◆ Assigned task:
No picture belongs in the answer, which must hold exactly the lines from the one with "figulok (no. 3" through the final line below.

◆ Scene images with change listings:
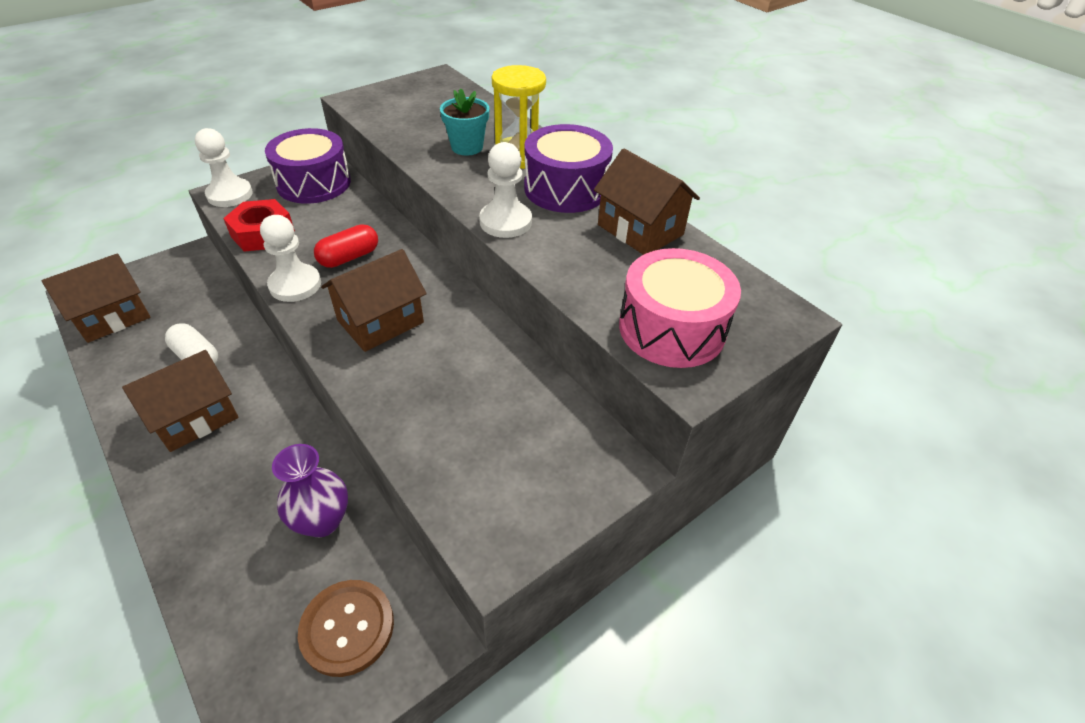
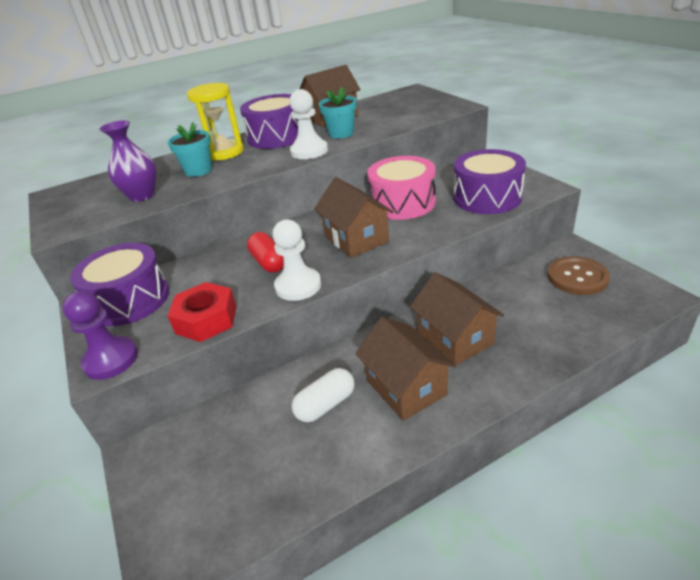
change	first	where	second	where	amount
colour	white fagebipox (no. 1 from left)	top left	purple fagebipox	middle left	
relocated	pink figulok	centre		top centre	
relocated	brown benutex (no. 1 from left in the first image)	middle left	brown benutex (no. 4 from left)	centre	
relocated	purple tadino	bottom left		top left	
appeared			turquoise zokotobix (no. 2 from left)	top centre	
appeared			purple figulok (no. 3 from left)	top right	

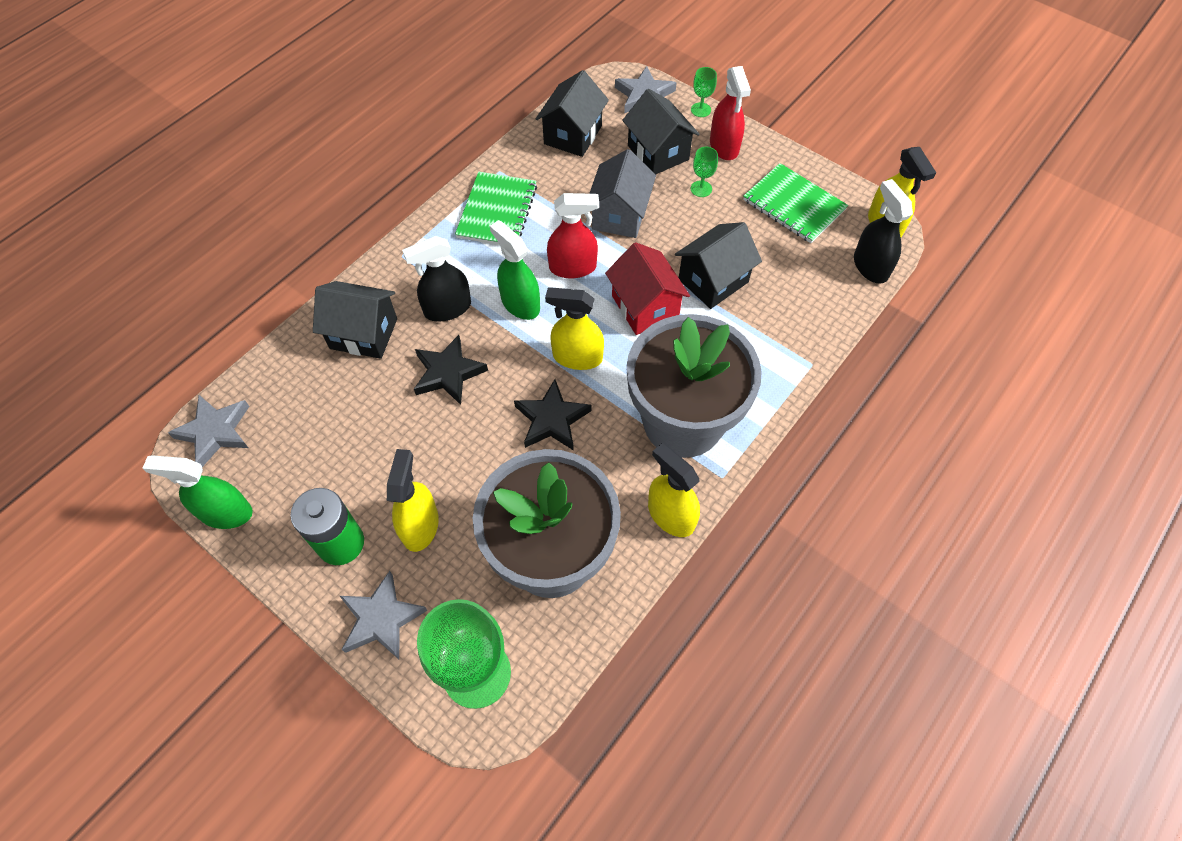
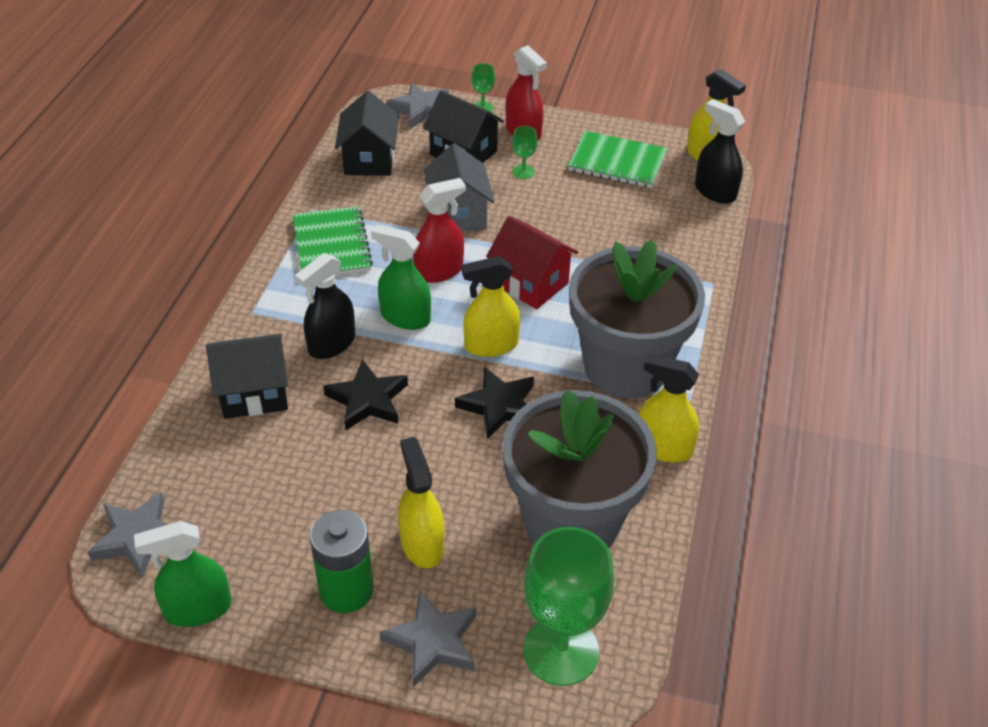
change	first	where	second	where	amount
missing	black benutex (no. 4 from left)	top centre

◆ Answer area:
appeared			purple figulok (no. 3 from left)	top right	

change	first	where	second	where	amount
missing	black benutex (no. 4 from left)	top centre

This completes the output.